◆ **Task statement**
Would you give the listing back word for word once its pictures are removed?
#### Material provided ####
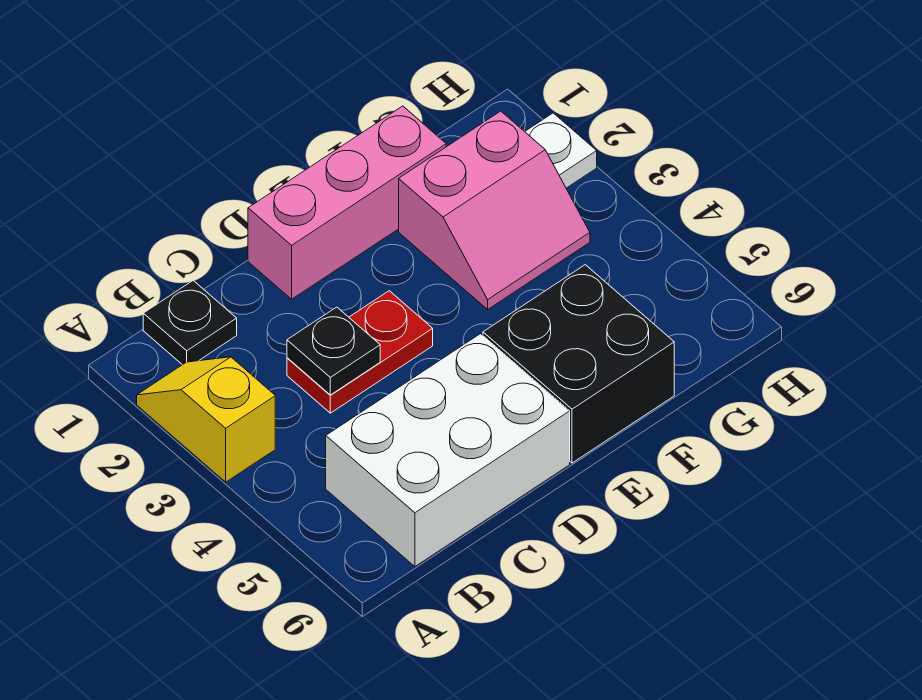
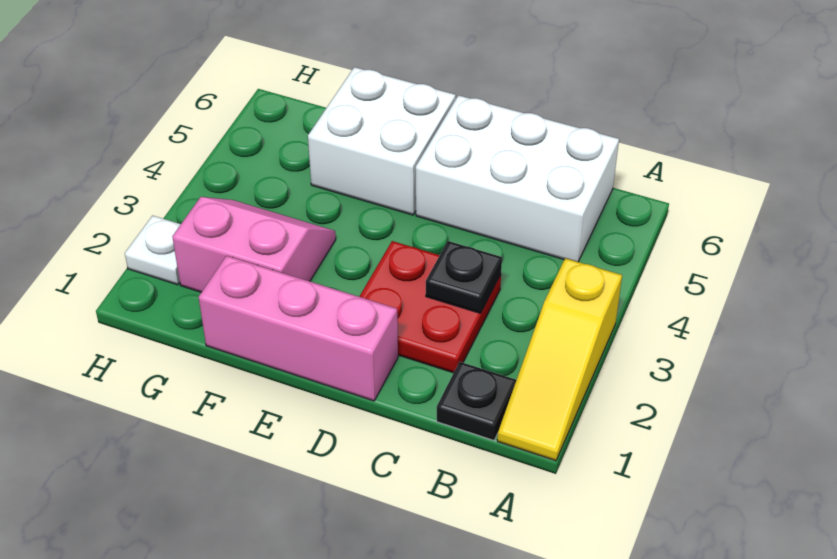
yellow slope A2:A3 level 1 top 3 -> yellow slope A1:A3 level 1 top 3
red plate C3:D3 level 1 -> red plate C2:D3 level 1
black brick E5:F6 level 1 -> white brick E5:F6 level 1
####
◆ **Response area**
yellow slope A2:A3 level 1 top 3 -> yellow slope A1:A3 level 1 top 3
red plate C3:D3 level 1 -> red plate C2:D3 level 1
black brick E5:F6 level 1 -> white brick E5:F6 level 1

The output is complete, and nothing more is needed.